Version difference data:
======

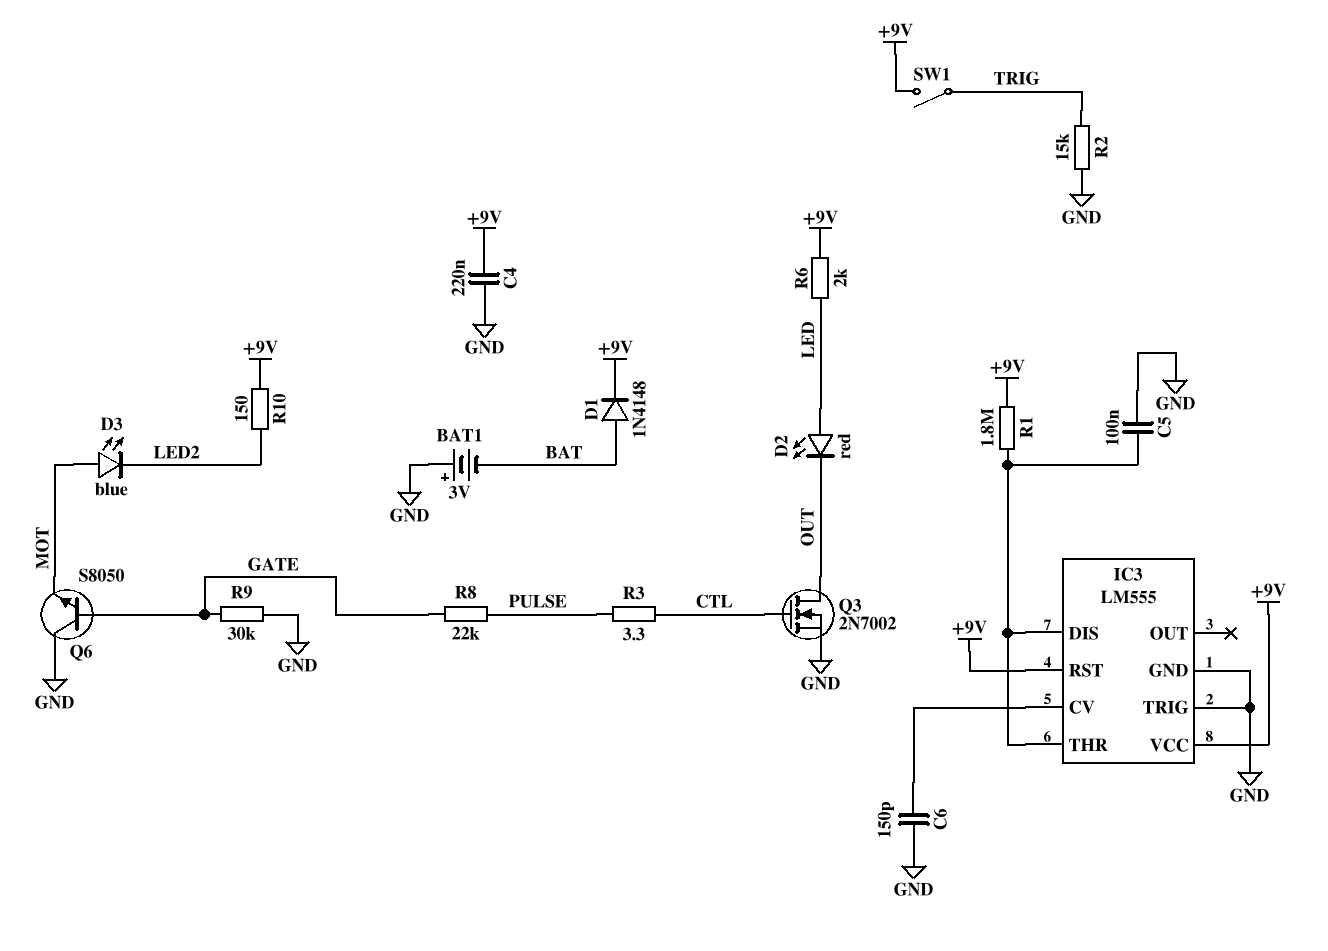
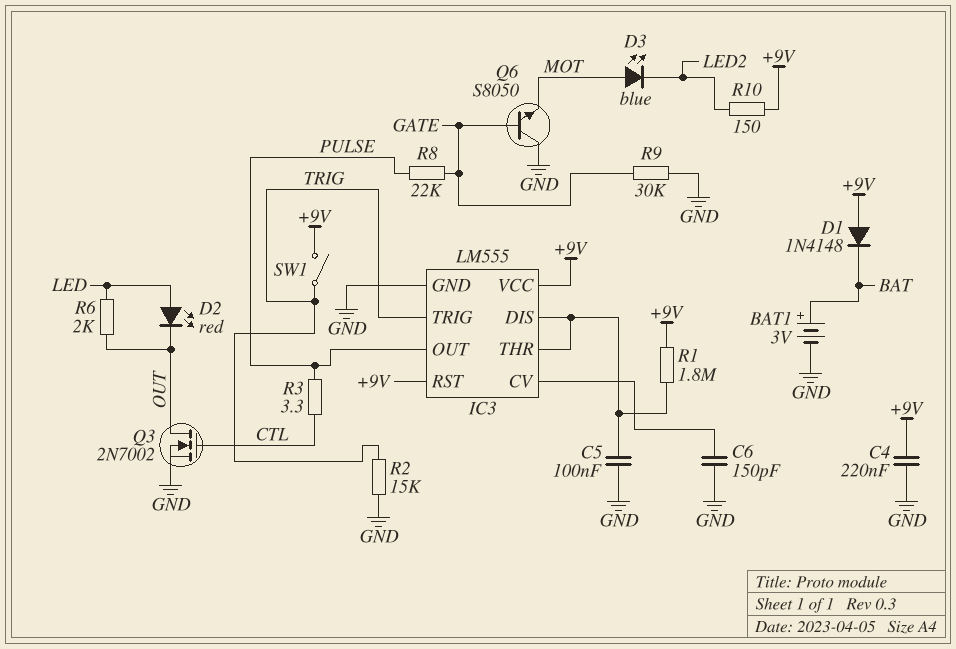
BAT1: 3V (plus GND, minus BAT) -> 3V (plus BAT, minus GND)
D1: diode 1N4148 (A BAT, K +9V) -> diode 1N4148 (A +9V, K BAT)
IC3 pin OUT: none -> PULSE
IC3 pin TRIG: GND -> TRIG
R6: 2k (+9V, LED) -> 2k (LED, OUT)

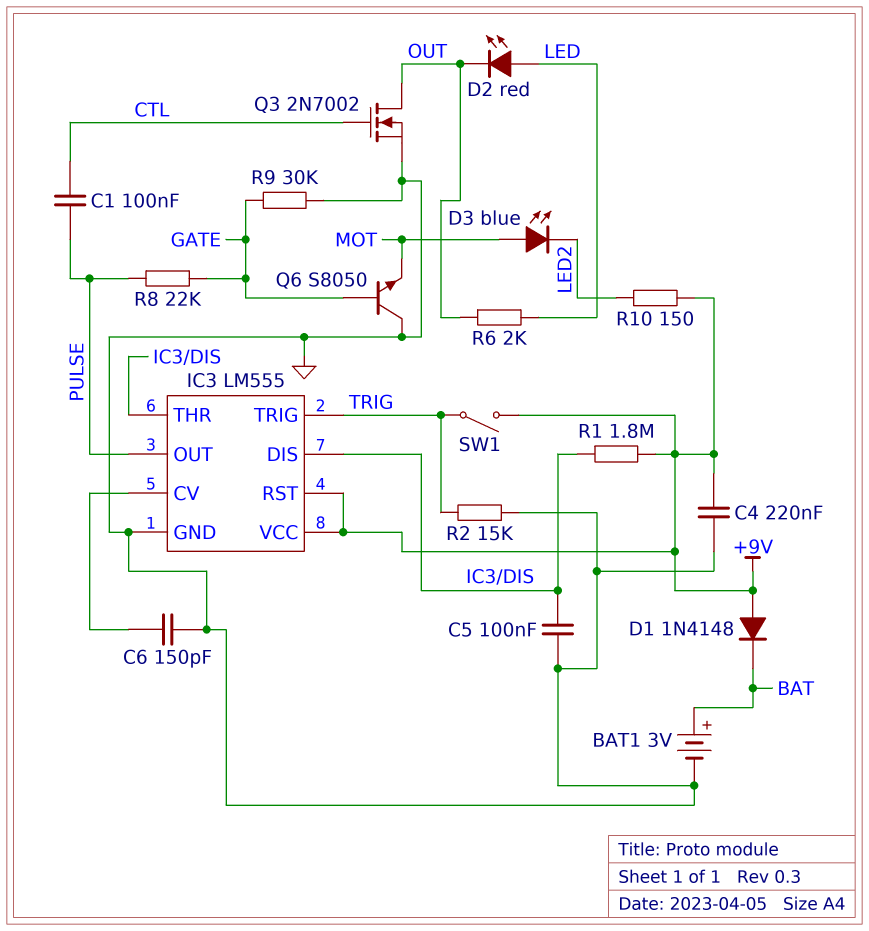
C1: none -> 100nF (CTL, PULSE)
R3: 3.3 (CTL, PULSE) -> none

======

- **Directions**:
The answer must consist of every line above that contains the word "none".

- **Task answer**:
IC3 pin OUT: none -> PULSE
C1: none -> 100nF (CTL, PULSE)
R3: 3.3 (CTL, PULSE) -> none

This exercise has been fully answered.